[Records from a data collection]
□ □ □ □ □

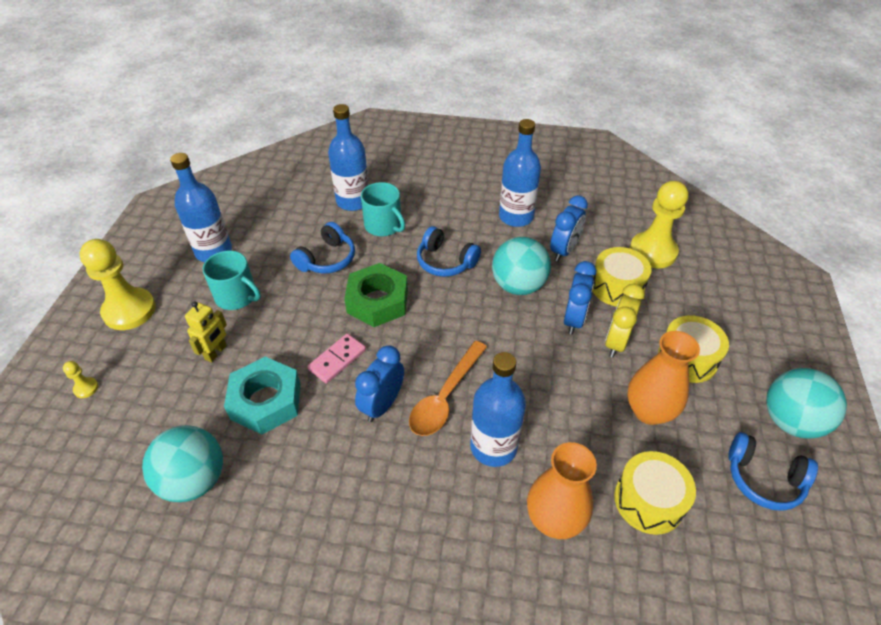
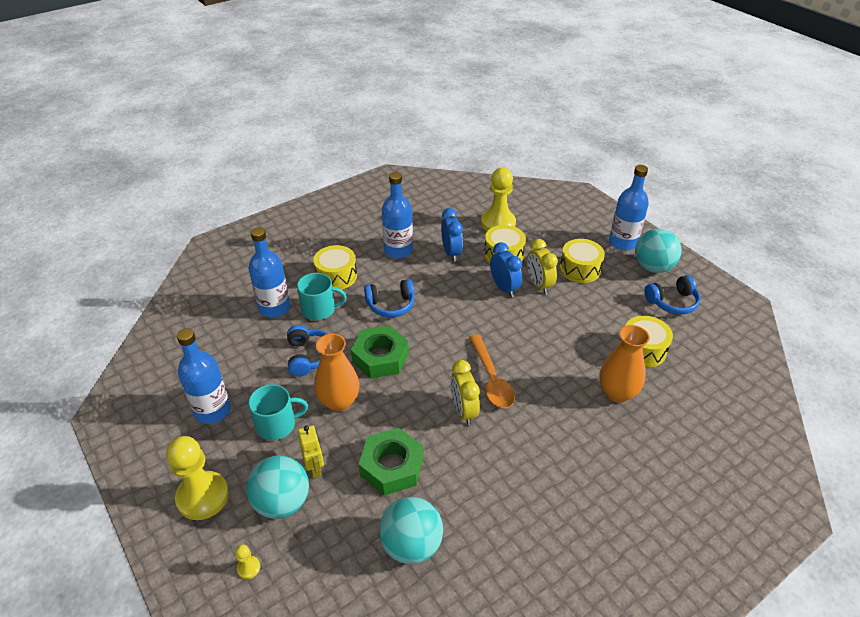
camera: 45 degrees left, 5 degrees down
(266, 401) = (391, 466): turquoise nut -> green nut
(337, 360) = (402, 408): pink domino -> none
(382, 405) = (463, 411): blue clock -> yellow clock
(433, 206) = (336, 276): none -> yellow drum
(493, 447) = (548, 383): blue bottle -> blue bottle (623, 242)
(518, 286) = (451, 290): turquoise ball -> turquoise ball (282, 502)
(649, 411) = (594, 308): orange vase -> orange vase (339, 401)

□ □ □ □ □

What you have to do ▸ The lines above from the one with "(266, 401) = (391, 466): turquoise" through the one with "(493, 447) = (548, 383): blue" are to be duplicated exactly, ends included, with nothing added.

Solution below ▸
(266, 401) = (391, 466): turquoise nut -> green nut
(337, 360) = (402, 408): pink domino -> none
(382, 405) = (463, 411): blue clock -> yellow clock
(433, 206) = (336, 276): none -> yellow drum
(493, 447) = (548, 383): blue bottle -> blue bottle (623, 242)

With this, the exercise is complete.